# TASK DIRECTIONS
The lines you return should be those containing the string "none", taken from the data below.

─── PROVIDED MATERIAL ───

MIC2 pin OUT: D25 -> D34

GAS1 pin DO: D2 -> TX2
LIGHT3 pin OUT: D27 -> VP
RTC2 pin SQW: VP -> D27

───
─── PROVIDED MATERIAL ───

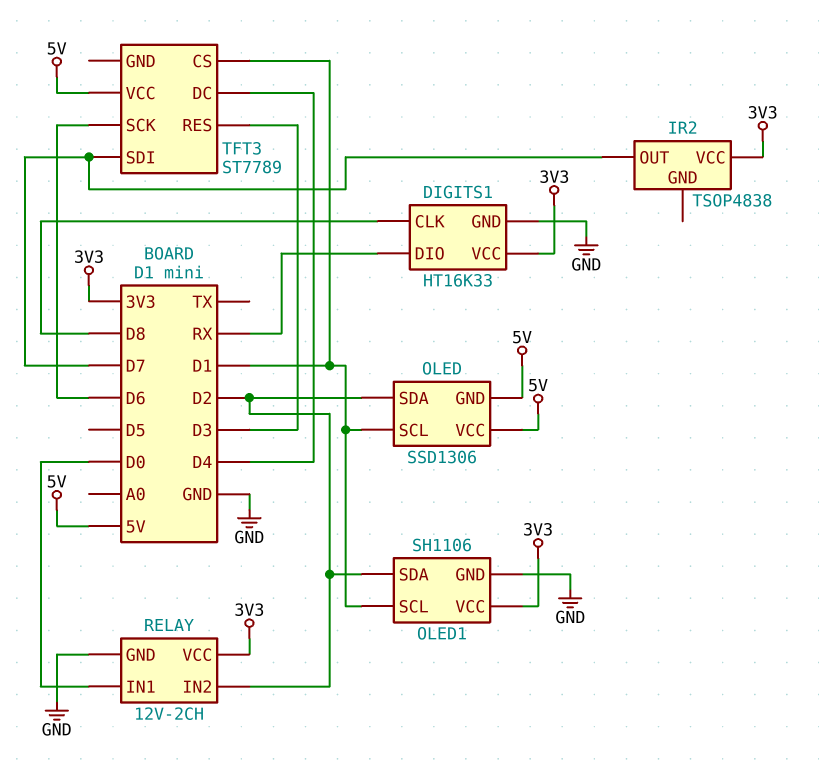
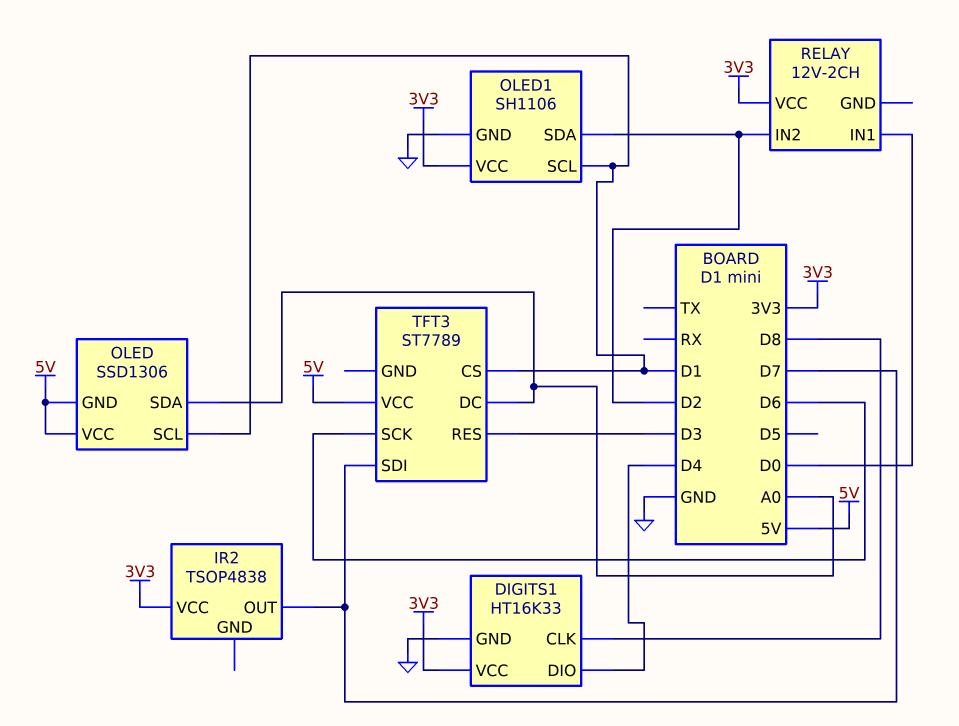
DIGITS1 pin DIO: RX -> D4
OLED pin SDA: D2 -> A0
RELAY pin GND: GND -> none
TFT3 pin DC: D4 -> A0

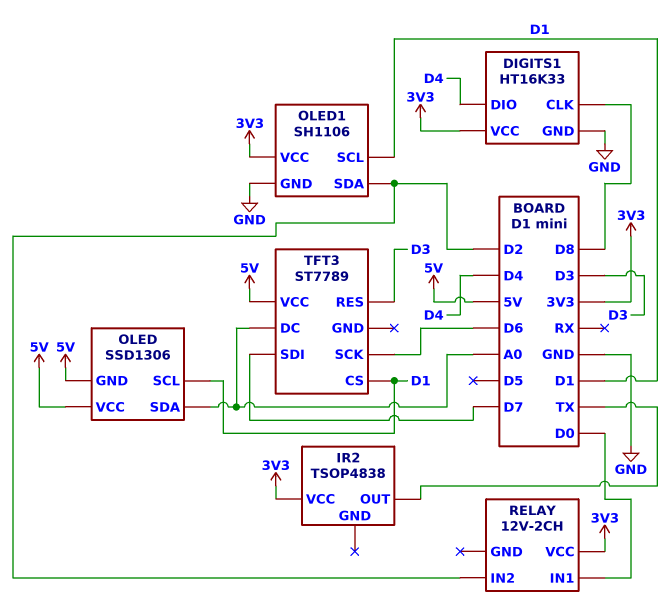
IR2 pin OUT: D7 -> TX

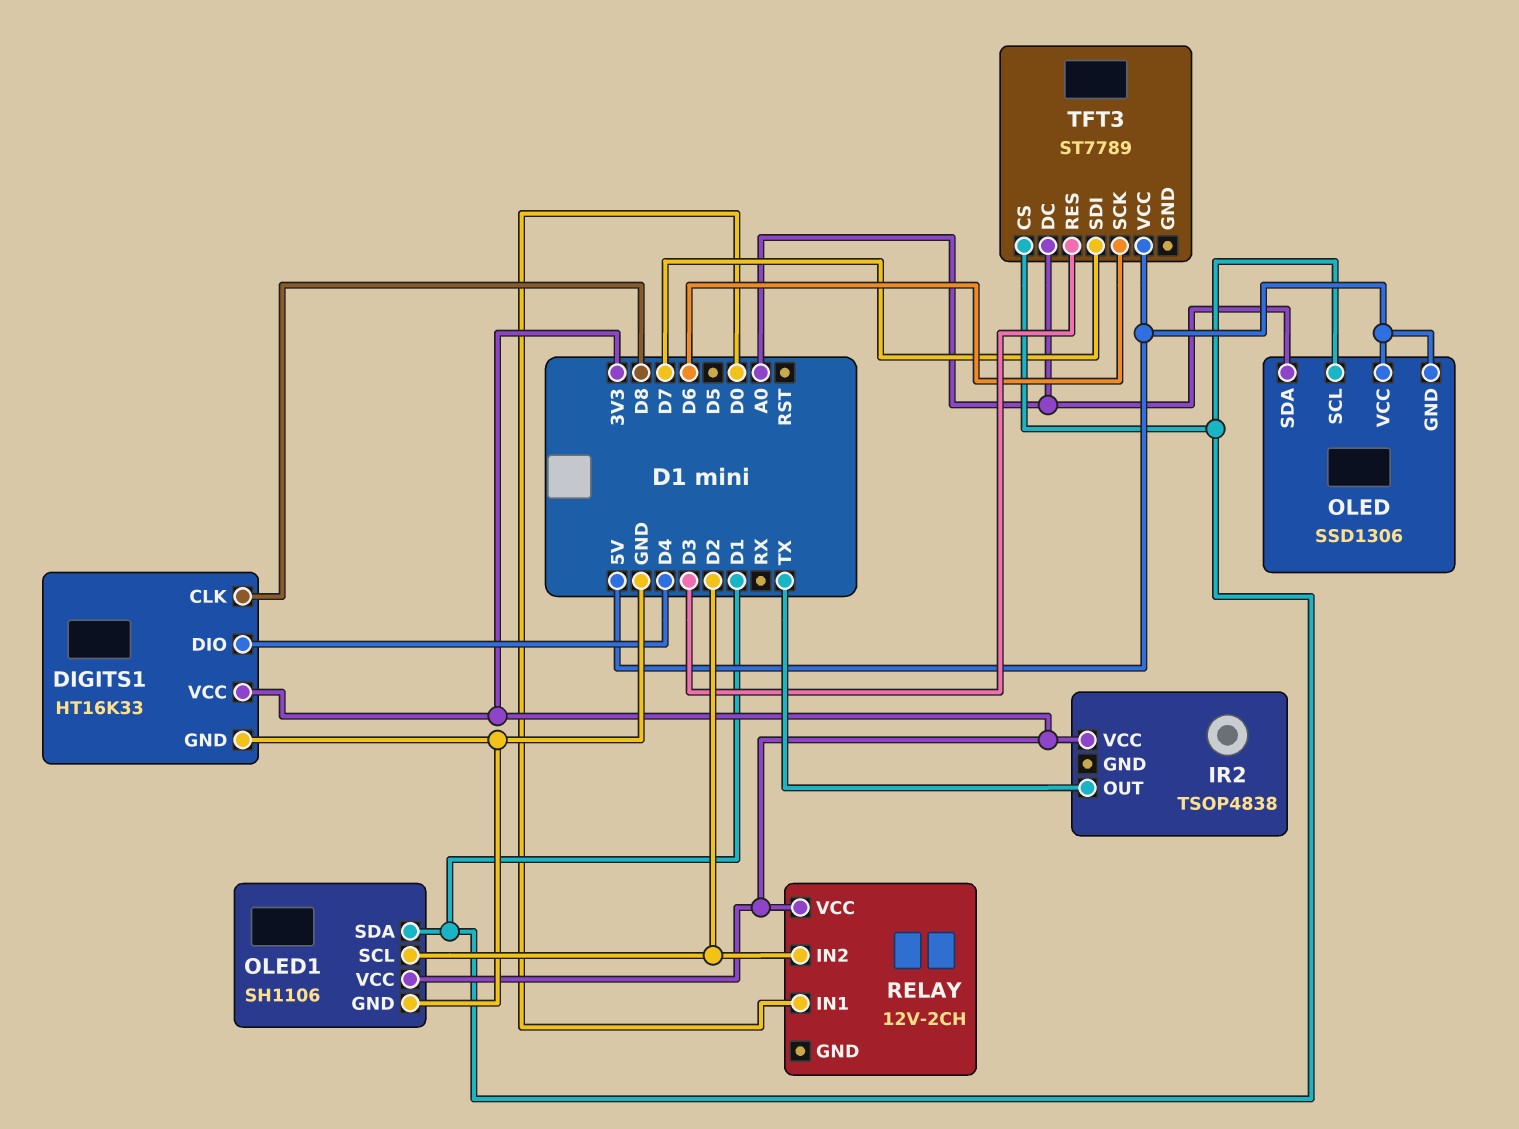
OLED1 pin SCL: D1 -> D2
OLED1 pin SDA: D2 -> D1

───
─── PROVIDED MATERIAL ───

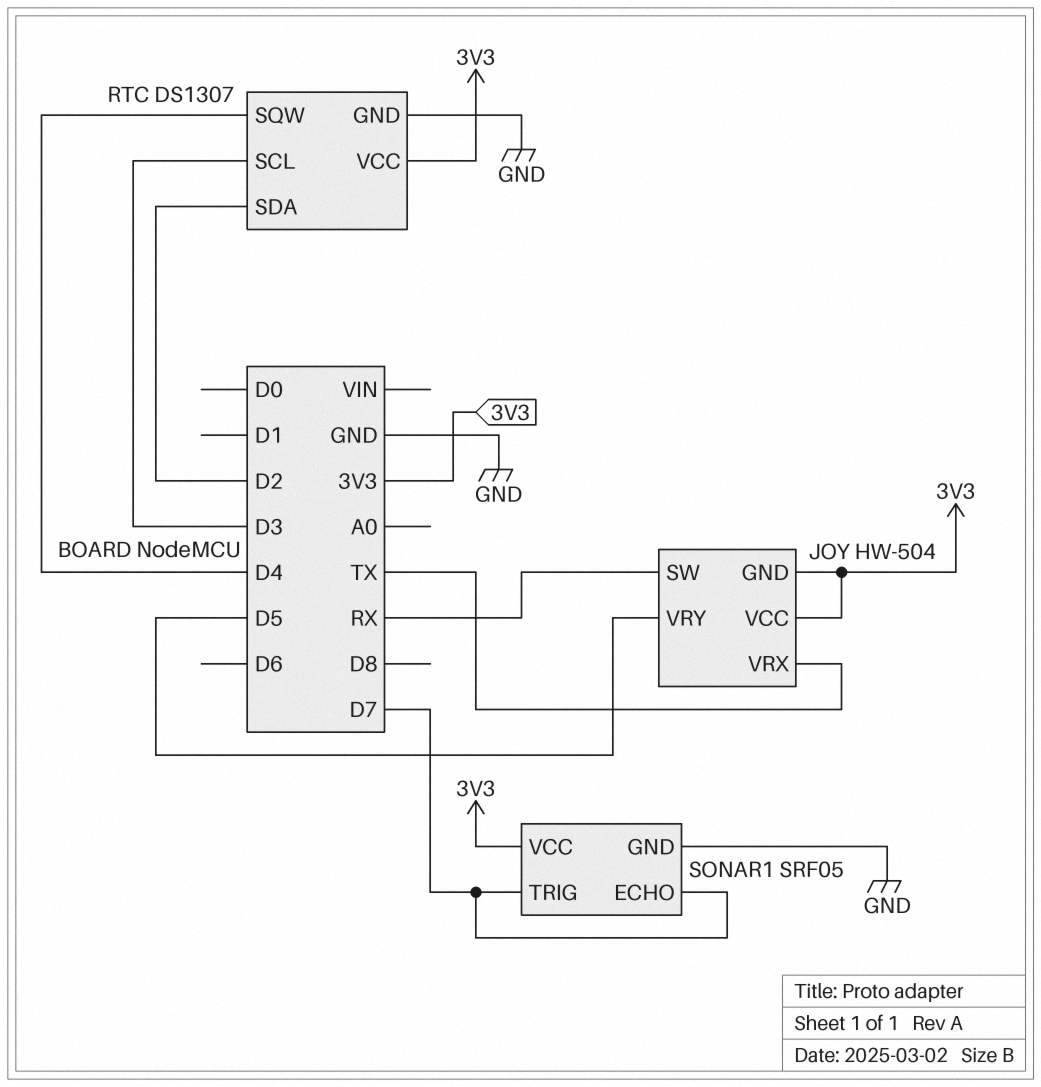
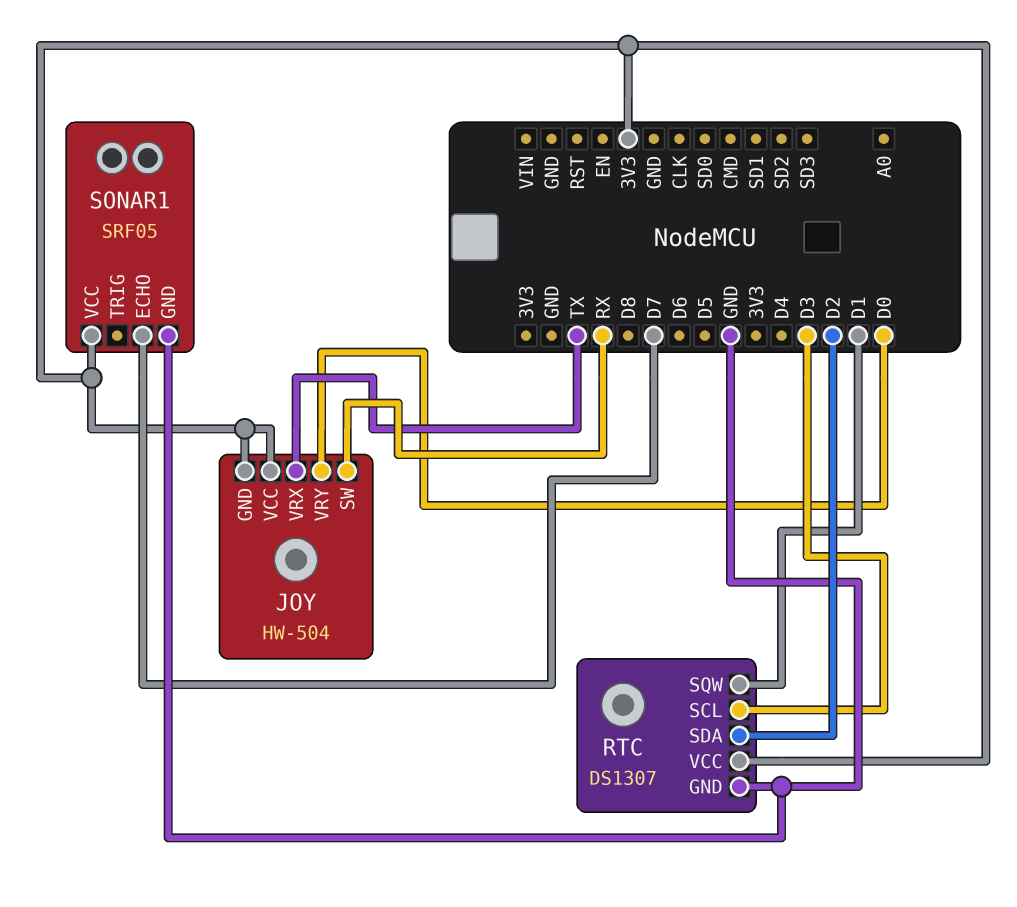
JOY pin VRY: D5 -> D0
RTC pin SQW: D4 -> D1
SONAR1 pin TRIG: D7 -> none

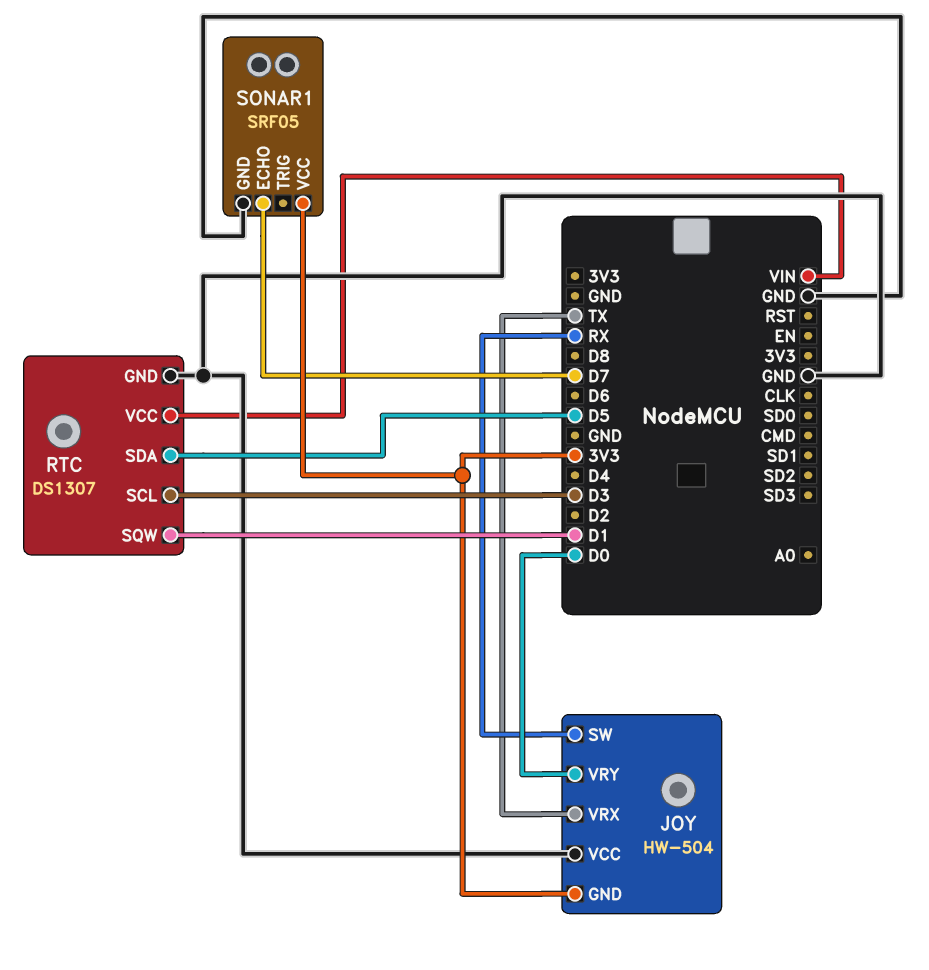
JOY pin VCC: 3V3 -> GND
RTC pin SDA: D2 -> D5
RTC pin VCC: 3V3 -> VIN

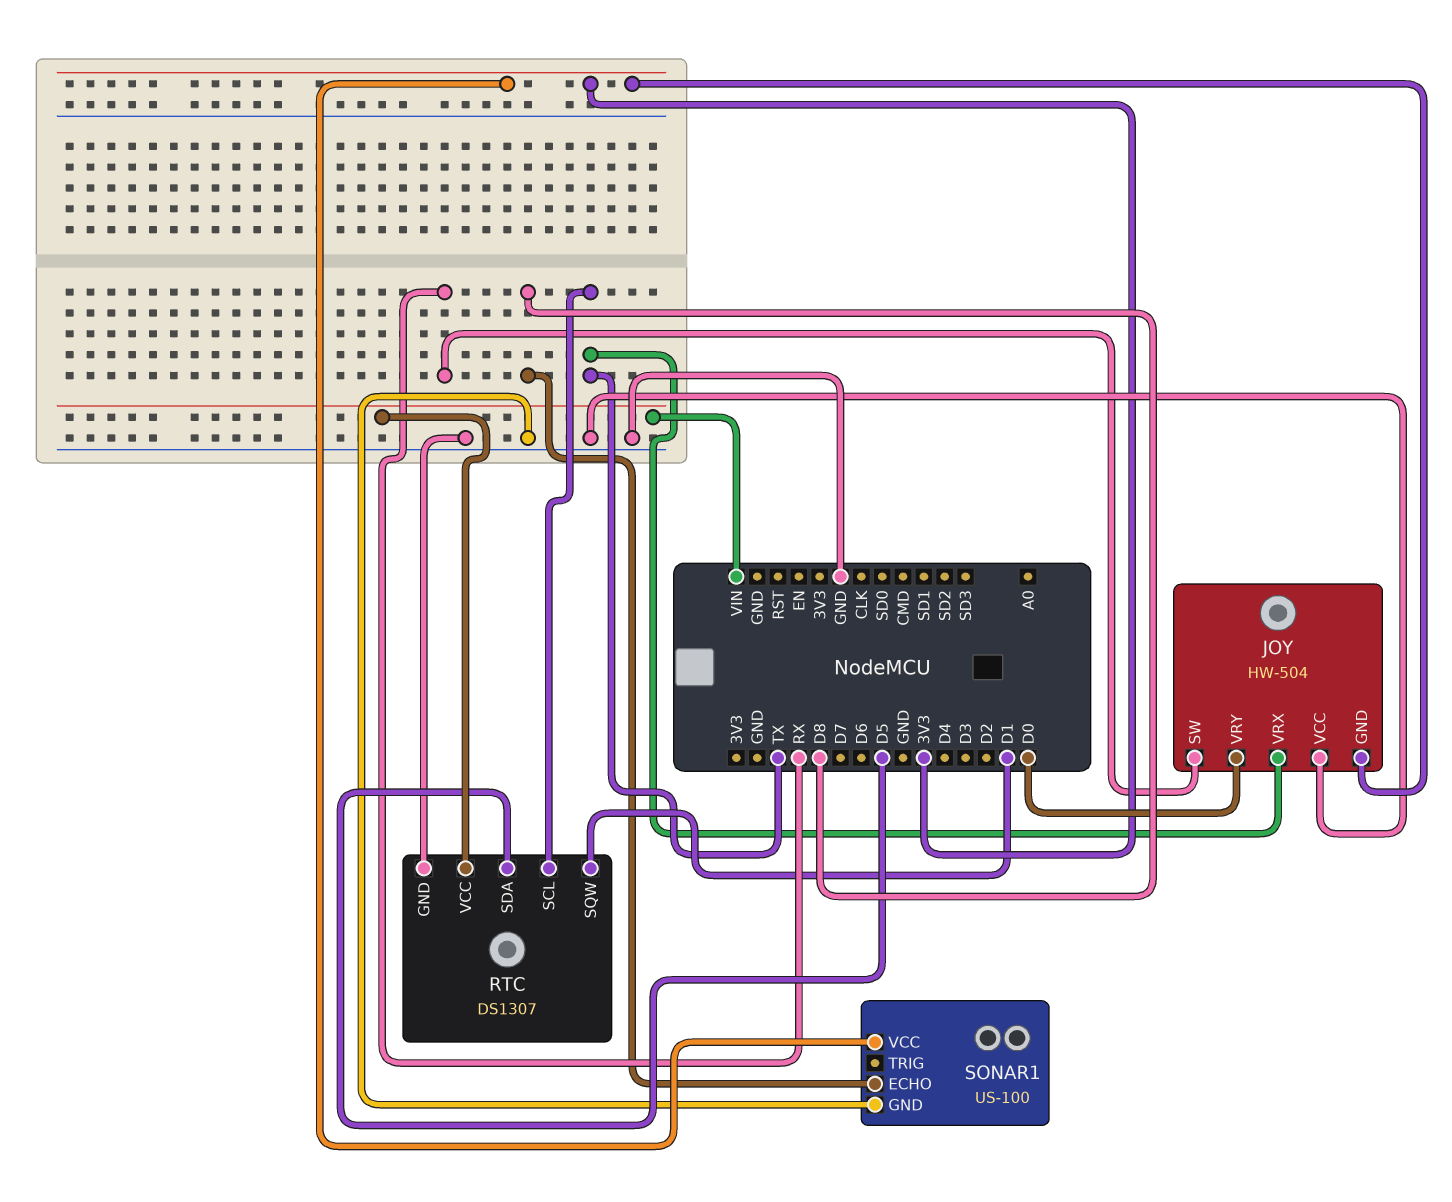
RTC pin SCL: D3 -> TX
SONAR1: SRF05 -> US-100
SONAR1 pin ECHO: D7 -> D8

───

# RESPONSE
RELAY pin GND: GND -> none
SONAR1 pin TRIG: D7 -> none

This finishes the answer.